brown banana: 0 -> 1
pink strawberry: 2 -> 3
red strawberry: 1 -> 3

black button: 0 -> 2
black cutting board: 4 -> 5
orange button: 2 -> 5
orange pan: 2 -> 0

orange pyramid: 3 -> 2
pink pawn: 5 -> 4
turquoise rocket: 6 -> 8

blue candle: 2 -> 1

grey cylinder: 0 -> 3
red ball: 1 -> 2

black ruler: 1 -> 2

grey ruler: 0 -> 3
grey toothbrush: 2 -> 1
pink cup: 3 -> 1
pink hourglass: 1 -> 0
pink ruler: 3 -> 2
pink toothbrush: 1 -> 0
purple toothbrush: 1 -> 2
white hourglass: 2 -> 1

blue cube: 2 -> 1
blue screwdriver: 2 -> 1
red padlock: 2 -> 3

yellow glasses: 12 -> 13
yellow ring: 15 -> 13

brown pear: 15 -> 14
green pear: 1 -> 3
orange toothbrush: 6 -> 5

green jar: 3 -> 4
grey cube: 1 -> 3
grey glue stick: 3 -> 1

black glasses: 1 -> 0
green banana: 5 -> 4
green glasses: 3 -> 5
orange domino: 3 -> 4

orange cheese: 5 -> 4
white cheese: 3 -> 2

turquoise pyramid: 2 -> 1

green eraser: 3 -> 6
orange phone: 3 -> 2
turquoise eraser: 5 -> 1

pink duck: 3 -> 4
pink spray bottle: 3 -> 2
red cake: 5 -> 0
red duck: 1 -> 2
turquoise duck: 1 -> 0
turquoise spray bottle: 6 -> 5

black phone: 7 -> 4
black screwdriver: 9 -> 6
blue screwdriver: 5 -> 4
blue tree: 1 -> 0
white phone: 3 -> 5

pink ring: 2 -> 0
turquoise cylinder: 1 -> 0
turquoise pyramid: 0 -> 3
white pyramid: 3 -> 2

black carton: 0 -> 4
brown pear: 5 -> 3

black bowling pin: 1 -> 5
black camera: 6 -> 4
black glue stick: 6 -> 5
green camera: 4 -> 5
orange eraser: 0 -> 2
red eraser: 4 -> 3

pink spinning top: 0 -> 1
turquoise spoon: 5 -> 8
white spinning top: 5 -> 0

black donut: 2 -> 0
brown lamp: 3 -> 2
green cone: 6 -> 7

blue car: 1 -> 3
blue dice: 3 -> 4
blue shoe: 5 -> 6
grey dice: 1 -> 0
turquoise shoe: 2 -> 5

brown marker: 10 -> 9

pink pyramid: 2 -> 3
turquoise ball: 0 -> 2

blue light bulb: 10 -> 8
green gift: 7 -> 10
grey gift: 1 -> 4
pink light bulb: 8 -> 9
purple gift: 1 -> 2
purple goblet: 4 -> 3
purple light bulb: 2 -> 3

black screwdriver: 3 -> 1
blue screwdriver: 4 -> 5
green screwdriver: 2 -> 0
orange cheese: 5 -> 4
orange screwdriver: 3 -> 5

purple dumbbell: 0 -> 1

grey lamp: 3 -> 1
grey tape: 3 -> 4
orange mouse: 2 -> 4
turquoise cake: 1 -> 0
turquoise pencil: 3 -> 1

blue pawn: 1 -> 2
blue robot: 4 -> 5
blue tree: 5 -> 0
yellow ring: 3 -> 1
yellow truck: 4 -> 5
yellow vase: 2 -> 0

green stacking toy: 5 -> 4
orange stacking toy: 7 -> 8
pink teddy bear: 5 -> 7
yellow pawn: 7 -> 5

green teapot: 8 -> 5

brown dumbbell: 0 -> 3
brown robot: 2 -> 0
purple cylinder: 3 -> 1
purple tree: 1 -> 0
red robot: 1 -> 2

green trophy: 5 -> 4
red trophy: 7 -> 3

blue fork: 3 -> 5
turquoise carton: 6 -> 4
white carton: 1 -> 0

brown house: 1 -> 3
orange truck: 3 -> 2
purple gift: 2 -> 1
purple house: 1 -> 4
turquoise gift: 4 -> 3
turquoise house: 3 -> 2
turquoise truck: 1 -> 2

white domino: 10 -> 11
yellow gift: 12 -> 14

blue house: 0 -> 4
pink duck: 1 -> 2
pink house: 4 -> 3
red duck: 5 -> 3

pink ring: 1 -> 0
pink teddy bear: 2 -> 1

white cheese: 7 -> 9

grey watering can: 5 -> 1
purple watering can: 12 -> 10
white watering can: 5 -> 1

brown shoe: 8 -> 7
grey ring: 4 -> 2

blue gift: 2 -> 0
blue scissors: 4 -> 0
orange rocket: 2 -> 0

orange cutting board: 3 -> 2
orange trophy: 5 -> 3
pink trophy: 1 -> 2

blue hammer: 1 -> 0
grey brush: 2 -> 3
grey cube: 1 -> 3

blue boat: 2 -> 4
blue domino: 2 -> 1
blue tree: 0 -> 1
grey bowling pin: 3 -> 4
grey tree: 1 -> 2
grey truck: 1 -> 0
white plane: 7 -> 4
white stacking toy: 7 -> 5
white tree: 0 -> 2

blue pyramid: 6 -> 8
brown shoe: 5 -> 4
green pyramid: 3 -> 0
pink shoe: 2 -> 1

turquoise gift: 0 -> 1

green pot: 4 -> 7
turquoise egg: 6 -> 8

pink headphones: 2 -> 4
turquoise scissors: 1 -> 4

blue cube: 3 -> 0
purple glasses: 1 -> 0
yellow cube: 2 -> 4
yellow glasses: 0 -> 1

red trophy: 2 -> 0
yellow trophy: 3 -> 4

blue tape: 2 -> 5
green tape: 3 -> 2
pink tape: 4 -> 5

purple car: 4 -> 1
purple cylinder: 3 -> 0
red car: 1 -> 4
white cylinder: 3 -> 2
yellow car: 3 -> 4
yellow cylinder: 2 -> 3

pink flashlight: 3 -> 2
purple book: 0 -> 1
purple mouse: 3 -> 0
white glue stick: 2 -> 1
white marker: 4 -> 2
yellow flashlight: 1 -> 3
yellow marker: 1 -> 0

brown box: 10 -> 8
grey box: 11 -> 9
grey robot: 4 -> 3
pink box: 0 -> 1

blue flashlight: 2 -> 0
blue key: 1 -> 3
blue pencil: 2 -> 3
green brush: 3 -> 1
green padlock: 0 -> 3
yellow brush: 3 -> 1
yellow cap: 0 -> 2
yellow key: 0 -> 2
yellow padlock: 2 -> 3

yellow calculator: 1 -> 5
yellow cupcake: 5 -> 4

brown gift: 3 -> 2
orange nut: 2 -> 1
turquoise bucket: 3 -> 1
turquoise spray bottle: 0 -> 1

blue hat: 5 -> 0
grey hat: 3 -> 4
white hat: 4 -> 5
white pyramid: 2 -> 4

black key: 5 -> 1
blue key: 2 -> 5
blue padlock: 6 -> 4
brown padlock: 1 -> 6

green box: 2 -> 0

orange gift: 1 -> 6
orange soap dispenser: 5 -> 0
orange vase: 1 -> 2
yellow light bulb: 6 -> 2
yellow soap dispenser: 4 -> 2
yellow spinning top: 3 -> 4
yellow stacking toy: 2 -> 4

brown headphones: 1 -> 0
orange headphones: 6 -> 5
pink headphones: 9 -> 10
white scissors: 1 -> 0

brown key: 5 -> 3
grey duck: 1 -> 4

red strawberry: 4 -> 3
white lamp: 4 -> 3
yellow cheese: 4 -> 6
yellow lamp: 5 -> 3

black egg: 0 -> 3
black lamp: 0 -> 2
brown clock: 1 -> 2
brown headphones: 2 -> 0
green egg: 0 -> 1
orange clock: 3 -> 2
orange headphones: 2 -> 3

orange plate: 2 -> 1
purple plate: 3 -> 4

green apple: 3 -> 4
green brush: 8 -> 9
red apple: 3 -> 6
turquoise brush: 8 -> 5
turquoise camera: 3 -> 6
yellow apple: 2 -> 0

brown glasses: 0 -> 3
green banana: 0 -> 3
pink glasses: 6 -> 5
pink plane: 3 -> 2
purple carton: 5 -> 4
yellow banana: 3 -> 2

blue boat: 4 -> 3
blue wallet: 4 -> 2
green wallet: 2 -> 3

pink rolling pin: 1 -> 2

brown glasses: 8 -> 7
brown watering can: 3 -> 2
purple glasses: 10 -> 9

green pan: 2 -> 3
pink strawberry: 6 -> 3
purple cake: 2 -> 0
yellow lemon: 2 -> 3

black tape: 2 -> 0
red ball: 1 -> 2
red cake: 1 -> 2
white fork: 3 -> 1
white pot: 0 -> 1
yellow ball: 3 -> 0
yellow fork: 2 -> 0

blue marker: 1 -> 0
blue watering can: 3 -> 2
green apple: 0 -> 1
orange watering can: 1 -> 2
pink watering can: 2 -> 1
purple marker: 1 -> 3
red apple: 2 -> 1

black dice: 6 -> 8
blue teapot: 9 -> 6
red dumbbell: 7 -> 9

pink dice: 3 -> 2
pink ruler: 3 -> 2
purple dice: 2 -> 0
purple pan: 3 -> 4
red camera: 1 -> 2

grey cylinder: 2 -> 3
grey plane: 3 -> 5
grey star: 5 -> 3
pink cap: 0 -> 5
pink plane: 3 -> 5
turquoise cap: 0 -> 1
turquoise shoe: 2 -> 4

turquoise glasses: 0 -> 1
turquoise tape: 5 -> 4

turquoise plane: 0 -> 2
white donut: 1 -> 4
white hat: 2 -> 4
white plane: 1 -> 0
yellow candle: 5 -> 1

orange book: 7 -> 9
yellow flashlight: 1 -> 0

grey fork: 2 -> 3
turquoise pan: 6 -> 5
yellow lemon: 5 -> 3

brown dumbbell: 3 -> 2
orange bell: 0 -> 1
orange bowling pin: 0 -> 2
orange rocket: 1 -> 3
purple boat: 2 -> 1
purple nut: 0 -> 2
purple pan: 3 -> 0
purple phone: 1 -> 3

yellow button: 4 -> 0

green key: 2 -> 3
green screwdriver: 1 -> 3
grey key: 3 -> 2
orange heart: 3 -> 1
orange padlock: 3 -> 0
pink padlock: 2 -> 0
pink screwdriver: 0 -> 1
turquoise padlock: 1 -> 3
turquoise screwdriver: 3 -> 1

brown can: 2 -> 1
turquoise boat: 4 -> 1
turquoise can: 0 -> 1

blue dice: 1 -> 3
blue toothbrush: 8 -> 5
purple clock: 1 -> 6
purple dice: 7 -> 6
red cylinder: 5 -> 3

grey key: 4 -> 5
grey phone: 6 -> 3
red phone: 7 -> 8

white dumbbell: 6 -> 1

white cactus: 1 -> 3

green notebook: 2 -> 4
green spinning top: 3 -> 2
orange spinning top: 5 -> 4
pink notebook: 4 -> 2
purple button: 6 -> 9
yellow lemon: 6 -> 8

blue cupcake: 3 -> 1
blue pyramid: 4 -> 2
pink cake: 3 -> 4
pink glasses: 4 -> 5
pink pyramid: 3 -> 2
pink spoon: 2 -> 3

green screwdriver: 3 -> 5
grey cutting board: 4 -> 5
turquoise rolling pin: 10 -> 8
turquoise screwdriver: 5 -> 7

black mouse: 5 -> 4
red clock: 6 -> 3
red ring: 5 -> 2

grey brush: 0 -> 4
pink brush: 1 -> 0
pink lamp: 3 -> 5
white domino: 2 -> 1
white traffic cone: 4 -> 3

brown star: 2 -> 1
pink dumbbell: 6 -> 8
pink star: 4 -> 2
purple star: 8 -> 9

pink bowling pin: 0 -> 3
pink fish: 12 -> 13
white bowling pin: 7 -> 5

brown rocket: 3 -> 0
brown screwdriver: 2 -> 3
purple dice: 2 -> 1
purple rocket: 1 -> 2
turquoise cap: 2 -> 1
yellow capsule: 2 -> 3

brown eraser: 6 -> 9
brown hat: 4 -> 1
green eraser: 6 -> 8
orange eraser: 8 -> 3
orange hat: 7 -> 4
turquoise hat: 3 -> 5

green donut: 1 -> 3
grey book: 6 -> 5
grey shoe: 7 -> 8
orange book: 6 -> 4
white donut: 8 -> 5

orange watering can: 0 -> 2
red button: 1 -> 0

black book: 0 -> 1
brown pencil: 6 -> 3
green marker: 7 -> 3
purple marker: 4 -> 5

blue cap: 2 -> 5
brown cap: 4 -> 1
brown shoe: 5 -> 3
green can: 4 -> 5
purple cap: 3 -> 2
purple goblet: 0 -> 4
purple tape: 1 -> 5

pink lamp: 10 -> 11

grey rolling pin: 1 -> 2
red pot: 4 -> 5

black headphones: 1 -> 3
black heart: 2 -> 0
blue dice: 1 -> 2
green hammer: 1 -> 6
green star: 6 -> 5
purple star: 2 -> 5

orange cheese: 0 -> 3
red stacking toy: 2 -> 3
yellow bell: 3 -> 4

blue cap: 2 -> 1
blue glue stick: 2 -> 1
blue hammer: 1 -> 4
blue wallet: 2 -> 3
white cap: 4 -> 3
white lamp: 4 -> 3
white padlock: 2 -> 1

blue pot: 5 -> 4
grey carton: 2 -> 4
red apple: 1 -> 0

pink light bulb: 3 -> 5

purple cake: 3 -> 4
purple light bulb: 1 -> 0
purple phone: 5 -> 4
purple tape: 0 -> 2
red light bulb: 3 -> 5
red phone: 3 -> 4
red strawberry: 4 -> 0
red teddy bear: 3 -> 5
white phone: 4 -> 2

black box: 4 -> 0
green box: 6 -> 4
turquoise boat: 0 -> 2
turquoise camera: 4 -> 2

PROBLEM TO SOLVE: From the material above, retype precisely the lines between the line holding "green eraser: 6 -> 8" and the line holding "black headphones: 1 -> 3", inclusive, and nothing beyond them.

OUTPUT OF THE TASK:
green eraser: 6 -> 8
orange eraser: 8 -> 3
orange hat: 7 -> 4
turquoise hat: 3 -> 5

green donut: 1 -> 3
grey book: 6 -> 5
grey shoe: 7 -> 8
orange book: 6 -> 4
white donut: 8 -> 5

orange watering can: 0 -> 2
red button: 1 -> 0

black book: 0 -> 1
brown pencil: 6 -> 3
green marker: 7 -> 3
purple marker: 4 -> 5

blue cap: 2 -> 5
brown cap: 4 -> 1
brown shoe: 5 -> 3
green can: 4 -> 5
purple cap: 3 -> 2
purple goblet: 0 -> 4
purple tape: 1 -> 5

pink lamp: 10 -> 11

grey rolling pin: 1 -> 2
red pot: 4 -> 5

black headphones: 1 -> 3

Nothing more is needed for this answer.